Record list:
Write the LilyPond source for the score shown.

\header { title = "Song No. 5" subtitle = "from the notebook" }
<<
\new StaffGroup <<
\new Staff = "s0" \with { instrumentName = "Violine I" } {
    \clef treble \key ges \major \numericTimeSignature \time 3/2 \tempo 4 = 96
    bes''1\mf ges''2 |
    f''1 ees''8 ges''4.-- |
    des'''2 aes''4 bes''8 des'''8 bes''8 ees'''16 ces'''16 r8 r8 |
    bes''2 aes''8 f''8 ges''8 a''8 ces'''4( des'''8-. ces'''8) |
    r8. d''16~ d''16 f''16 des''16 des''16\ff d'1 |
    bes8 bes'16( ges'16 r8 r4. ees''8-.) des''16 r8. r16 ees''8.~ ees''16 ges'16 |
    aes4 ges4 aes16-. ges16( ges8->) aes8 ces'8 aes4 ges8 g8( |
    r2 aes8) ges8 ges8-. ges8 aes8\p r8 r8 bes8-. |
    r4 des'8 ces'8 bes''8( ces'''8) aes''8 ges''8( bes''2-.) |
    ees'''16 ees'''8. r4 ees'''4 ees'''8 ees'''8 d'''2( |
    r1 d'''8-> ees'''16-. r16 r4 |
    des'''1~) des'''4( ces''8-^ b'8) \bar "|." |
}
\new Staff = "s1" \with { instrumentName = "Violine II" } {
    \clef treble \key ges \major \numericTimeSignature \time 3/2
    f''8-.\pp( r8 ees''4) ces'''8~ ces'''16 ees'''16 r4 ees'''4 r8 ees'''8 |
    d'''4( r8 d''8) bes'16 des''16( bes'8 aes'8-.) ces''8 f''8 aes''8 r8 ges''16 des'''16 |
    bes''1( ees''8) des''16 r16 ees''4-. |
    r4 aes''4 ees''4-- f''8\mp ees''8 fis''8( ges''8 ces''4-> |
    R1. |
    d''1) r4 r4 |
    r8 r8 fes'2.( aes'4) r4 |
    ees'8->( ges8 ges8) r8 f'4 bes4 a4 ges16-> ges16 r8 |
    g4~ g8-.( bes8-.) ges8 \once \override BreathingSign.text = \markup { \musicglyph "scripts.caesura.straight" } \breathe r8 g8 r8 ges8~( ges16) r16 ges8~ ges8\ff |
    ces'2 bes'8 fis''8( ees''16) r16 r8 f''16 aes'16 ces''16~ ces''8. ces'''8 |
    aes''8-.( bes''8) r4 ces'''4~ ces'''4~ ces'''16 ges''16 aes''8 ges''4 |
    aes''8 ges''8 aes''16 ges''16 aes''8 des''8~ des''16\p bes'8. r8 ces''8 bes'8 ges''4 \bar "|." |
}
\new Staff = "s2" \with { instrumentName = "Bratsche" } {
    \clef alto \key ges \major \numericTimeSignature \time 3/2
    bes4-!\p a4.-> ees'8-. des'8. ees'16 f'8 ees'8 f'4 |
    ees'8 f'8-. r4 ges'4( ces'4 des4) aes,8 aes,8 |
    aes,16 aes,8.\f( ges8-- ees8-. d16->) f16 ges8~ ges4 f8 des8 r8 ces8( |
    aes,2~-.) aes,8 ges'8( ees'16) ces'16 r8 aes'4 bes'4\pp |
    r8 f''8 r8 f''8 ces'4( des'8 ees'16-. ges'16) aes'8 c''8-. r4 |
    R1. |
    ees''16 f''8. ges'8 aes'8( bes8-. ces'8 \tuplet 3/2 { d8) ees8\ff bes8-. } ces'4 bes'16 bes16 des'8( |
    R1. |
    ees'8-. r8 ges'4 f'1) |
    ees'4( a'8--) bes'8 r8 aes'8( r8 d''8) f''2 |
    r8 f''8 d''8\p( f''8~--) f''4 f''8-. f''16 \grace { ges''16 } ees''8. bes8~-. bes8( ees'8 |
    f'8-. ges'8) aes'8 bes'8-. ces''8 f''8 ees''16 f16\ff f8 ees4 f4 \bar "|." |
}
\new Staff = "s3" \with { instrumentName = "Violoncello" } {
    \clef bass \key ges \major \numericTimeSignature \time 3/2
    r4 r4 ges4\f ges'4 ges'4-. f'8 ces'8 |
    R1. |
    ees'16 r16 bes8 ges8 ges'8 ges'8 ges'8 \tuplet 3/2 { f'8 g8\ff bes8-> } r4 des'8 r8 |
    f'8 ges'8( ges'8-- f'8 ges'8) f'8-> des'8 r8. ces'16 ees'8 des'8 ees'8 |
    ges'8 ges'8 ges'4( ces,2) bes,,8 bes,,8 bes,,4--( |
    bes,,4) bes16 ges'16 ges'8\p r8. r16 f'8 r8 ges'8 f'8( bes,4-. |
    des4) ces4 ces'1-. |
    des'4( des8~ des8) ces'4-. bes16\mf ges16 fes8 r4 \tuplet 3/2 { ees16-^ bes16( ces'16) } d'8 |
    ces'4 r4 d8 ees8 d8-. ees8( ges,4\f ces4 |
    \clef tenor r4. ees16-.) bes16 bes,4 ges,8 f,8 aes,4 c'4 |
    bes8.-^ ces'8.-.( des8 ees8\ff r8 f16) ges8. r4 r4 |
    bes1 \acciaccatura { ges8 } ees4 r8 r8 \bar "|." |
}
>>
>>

Written instruction: State how many lines in the items above contain the word "Violine". Reply with the number only.

Output of the exercise: 2